> **Problem description**
Search the records for the string "VBUS", then copy each line that has it.

> **Dataset**

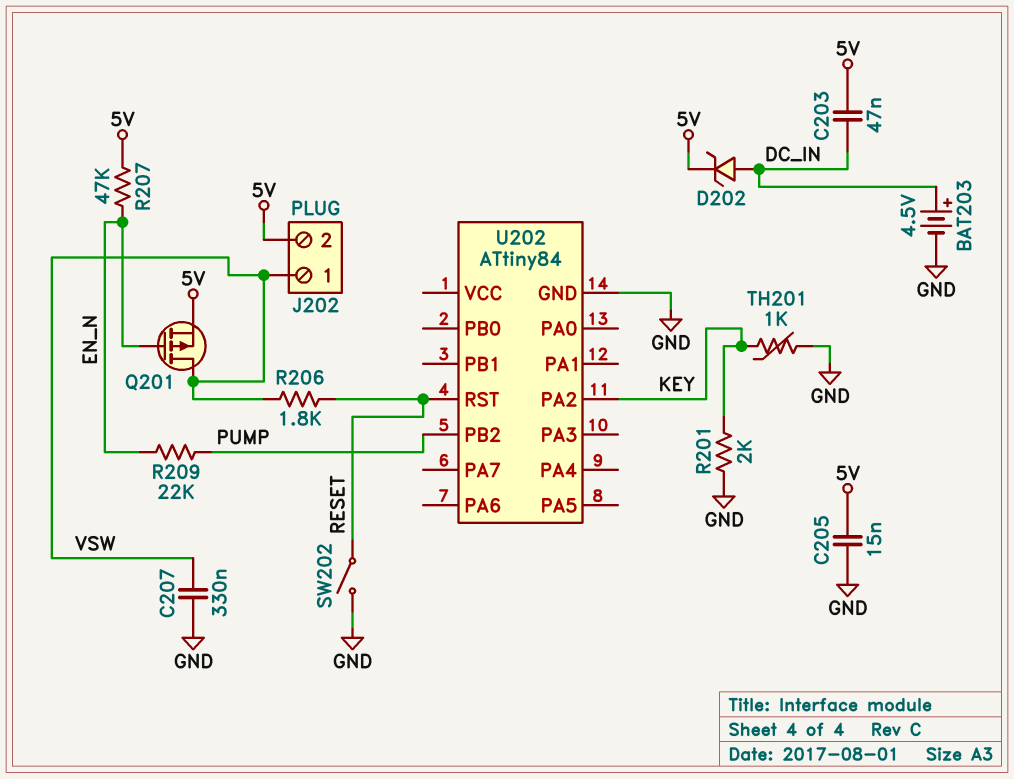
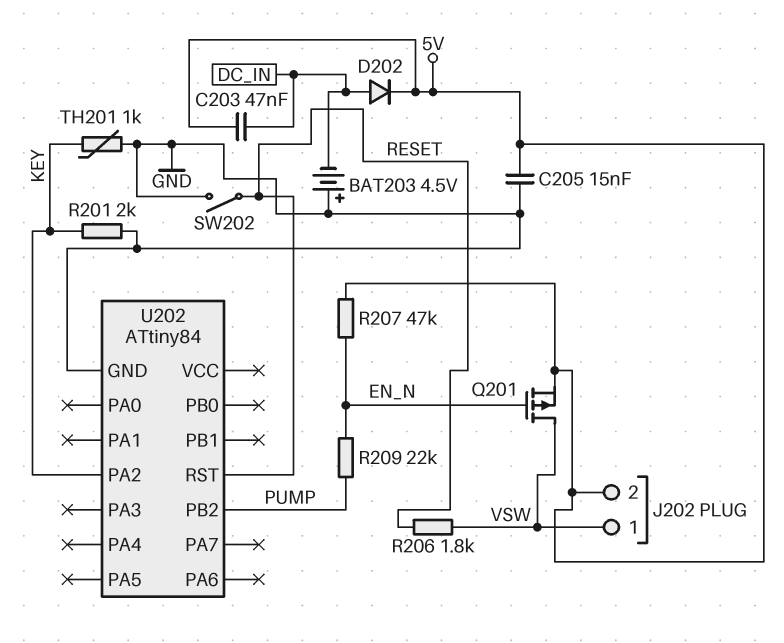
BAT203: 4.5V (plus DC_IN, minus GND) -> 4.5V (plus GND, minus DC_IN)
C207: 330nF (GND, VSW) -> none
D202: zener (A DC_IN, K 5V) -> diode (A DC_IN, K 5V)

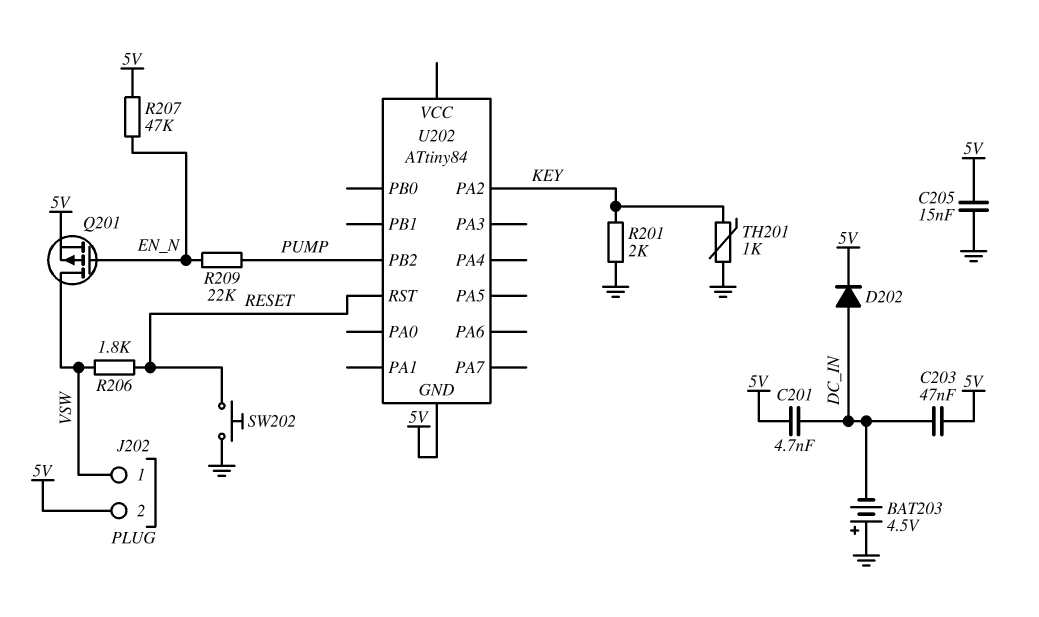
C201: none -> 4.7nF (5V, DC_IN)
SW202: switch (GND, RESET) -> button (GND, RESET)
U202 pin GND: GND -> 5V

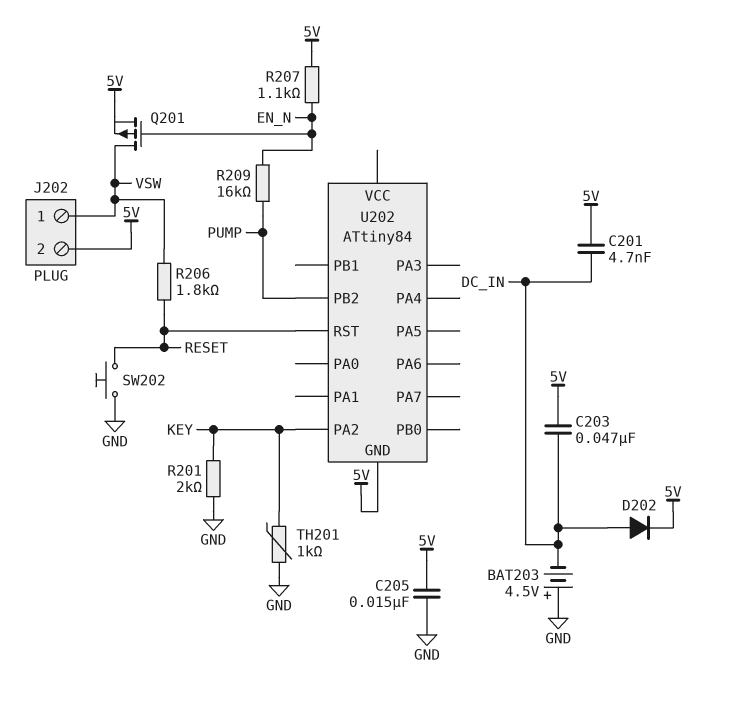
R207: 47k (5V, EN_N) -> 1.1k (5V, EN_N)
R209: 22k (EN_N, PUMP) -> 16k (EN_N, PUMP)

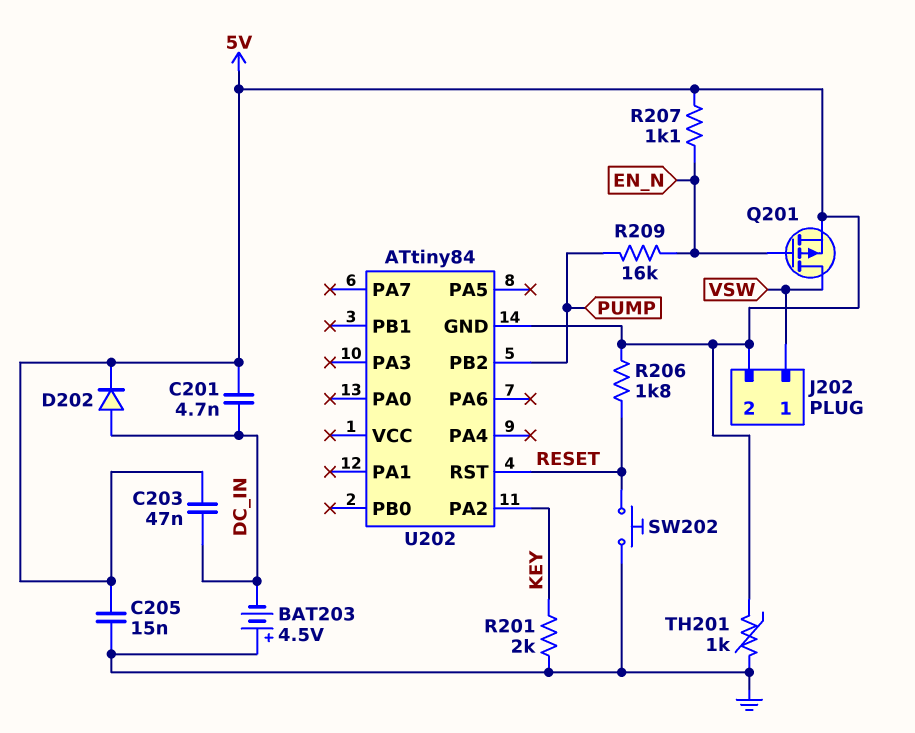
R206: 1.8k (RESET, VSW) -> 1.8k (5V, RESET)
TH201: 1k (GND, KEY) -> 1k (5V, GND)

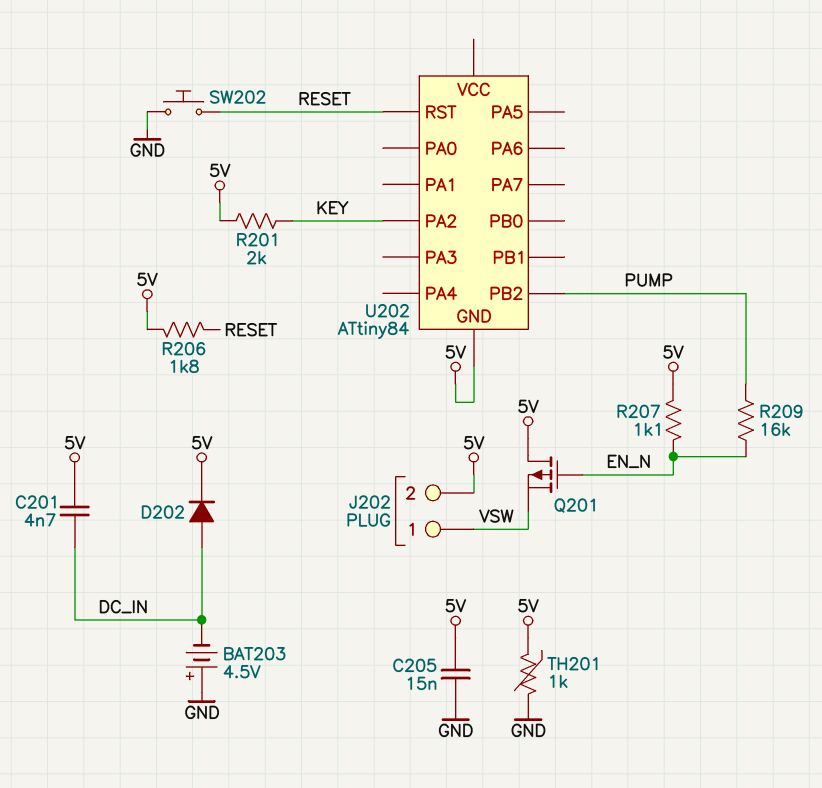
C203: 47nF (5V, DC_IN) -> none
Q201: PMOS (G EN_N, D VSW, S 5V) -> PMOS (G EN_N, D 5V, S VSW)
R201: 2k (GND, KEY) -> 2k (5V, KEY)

--

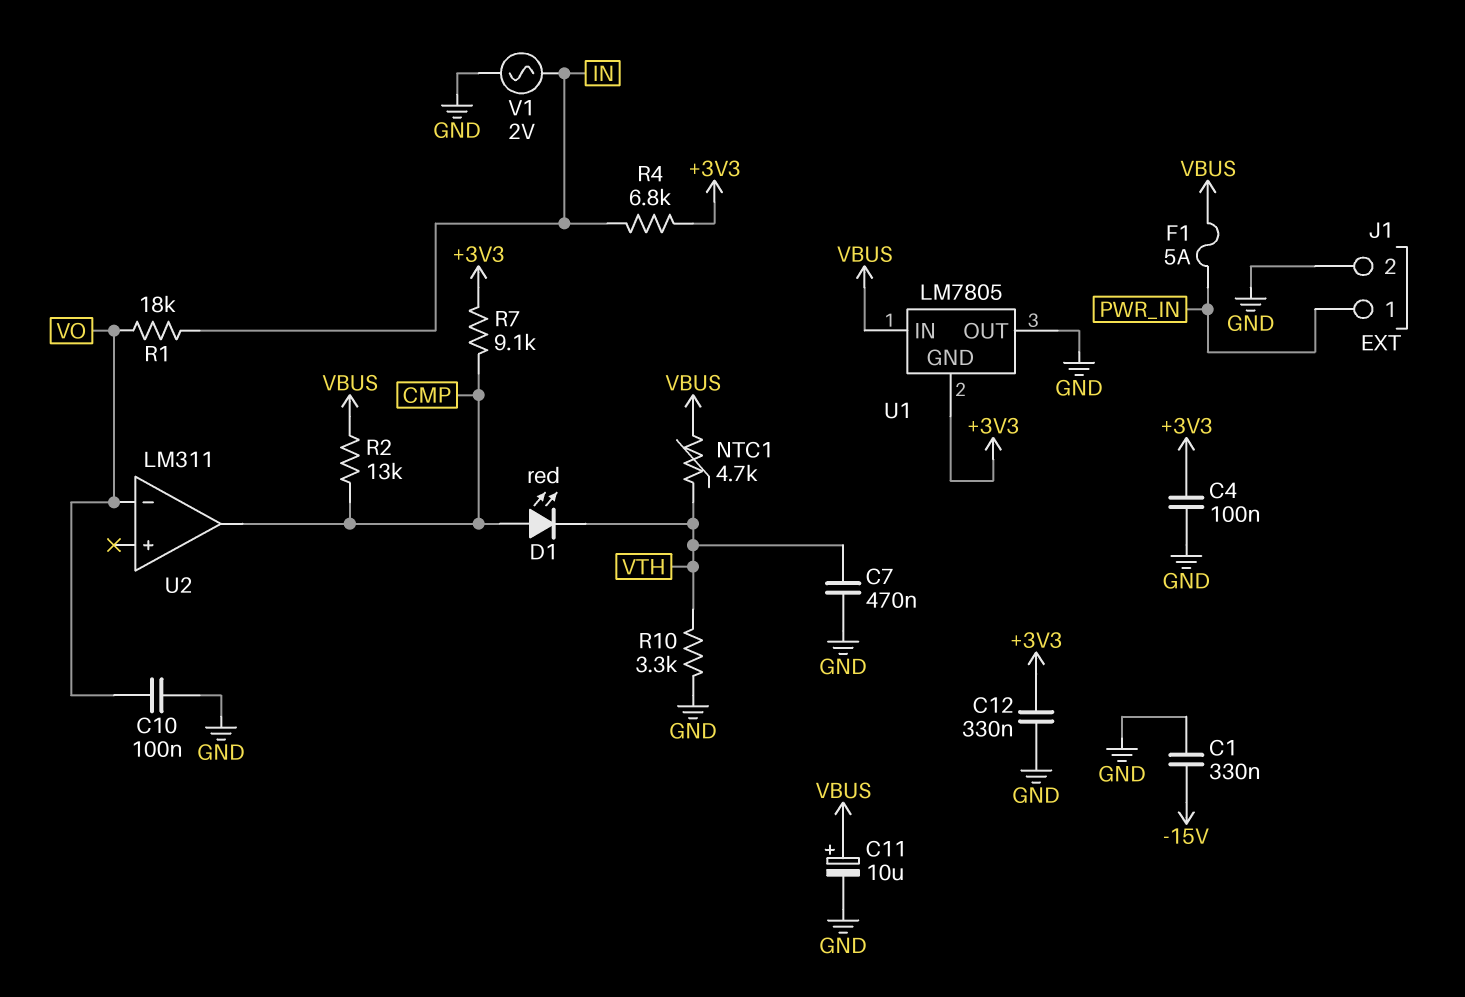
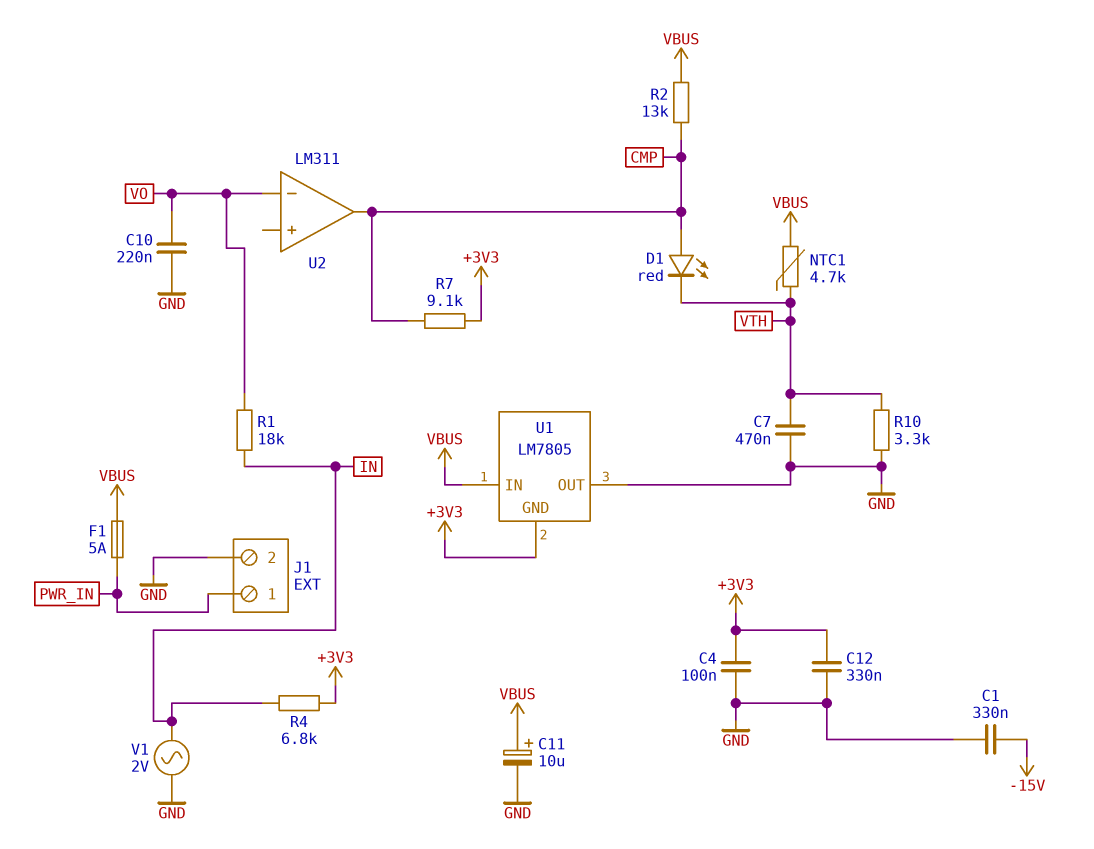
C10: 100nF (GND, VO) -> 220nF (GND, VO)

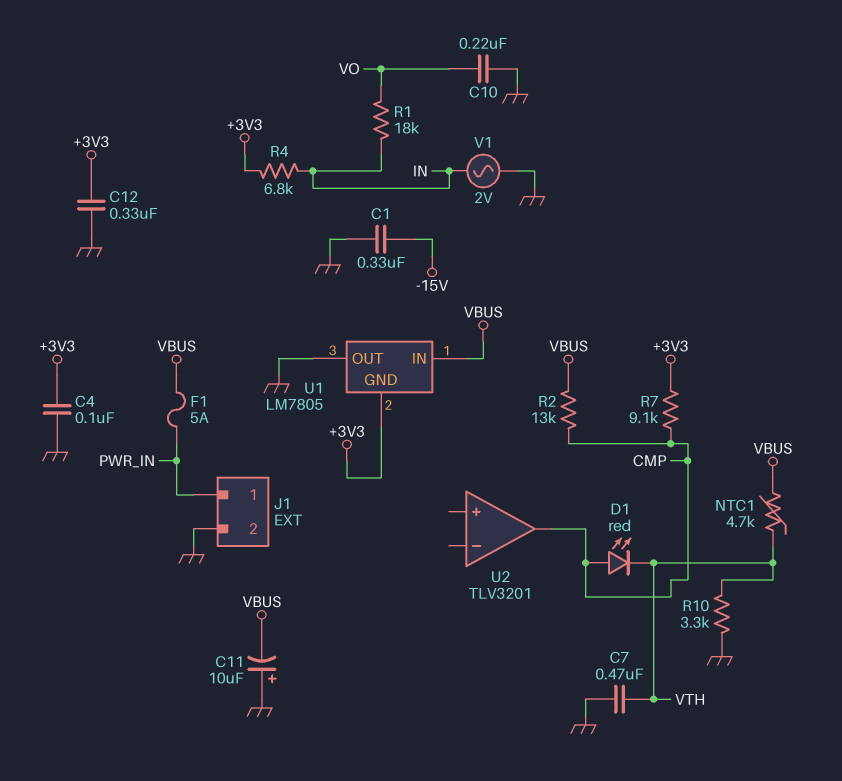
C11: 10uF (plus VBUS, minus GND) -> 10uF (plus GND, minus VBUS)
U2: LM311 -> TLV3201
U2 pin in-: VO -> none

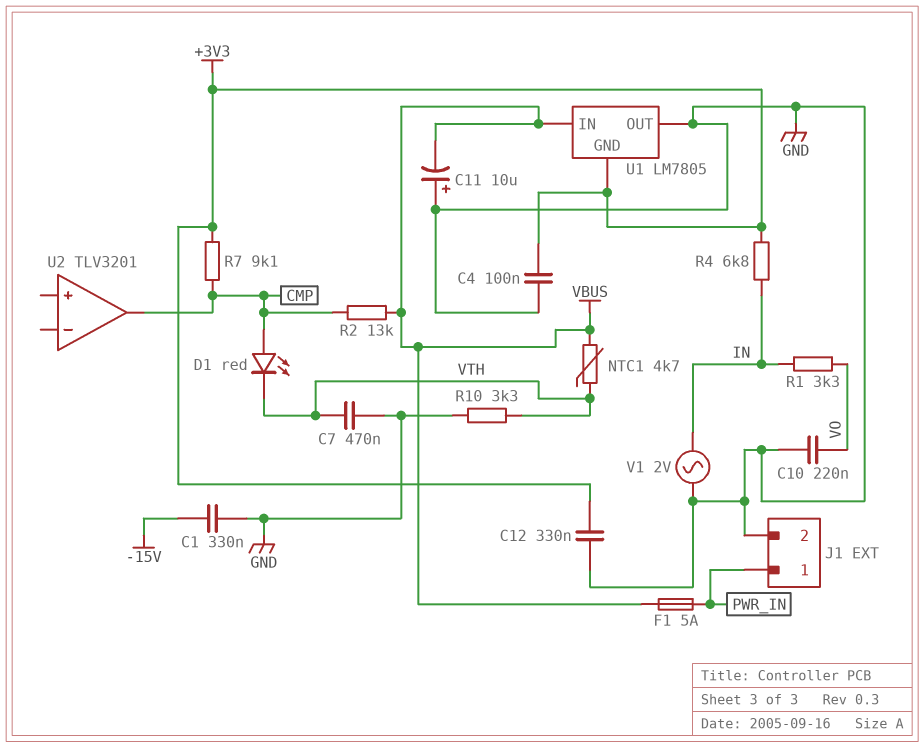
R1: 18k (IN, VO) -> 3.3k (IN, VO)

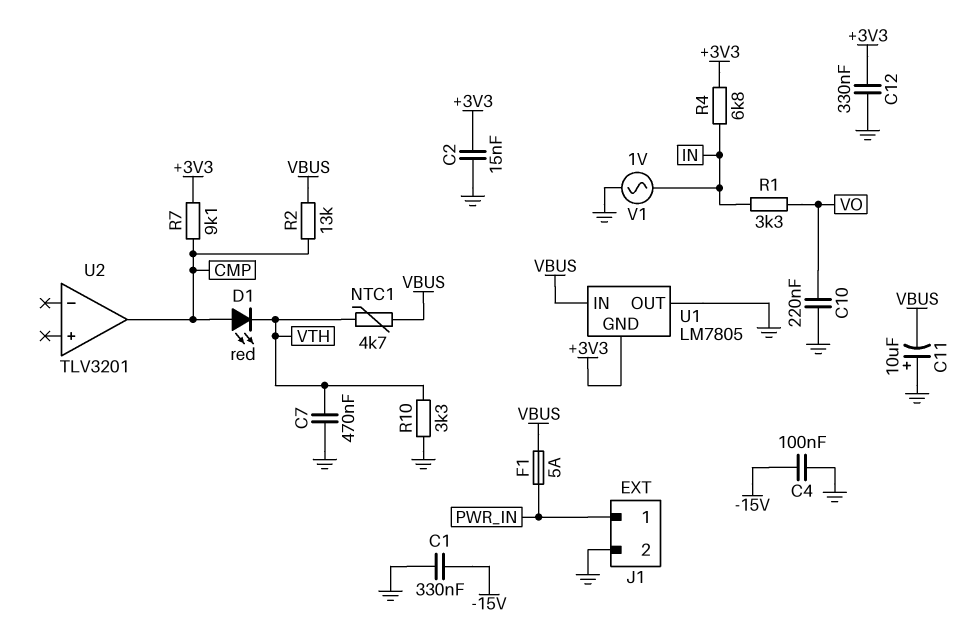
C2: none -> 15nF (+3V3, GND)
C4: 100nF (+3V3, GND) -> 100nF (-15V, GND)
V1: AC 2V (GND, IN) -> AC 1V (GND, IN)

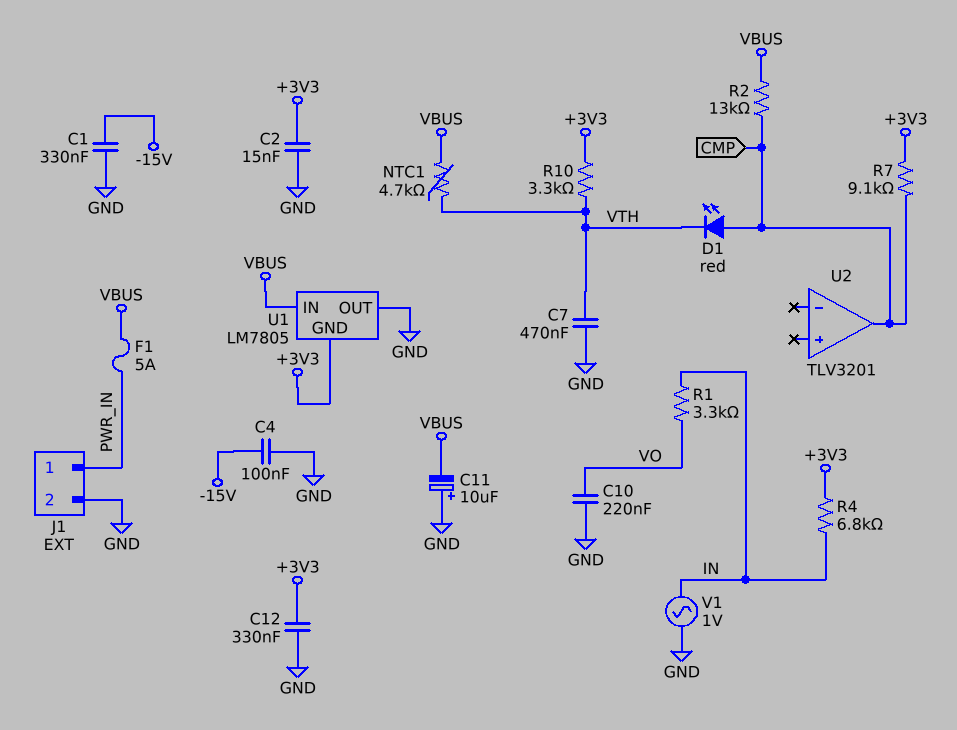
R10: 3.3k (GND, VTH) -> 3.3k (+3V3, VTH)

==

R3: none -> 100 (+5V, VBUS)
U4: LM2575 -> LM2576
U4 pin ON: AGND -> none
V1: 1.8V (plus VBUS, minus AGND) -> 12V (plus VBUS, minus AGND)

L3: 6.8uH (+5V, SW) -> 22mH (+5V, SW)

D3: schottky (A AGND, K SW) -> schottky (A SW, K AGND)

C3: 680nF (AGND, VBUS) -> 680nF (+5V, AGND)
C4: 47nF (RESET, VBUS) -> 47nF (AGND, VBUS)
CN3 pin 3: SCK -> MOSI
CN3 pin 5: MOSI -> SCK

> **Solution below**
C11: 10uF (plus VBUS, minus GND) -> 10uF (plus GND, minus VBUS)
R3: none -> 100 (+5V, VBUS)
V1: 1.8V (plus VBUS, minus AGND) -> 12V (plus VBUS, minus AGND)
C3: 680nF (AGND, VBUS) -> 680nF (+5V, AGND)
C4: 47nF (RESET, VBUS) -> 47nF (AGND, VBUS)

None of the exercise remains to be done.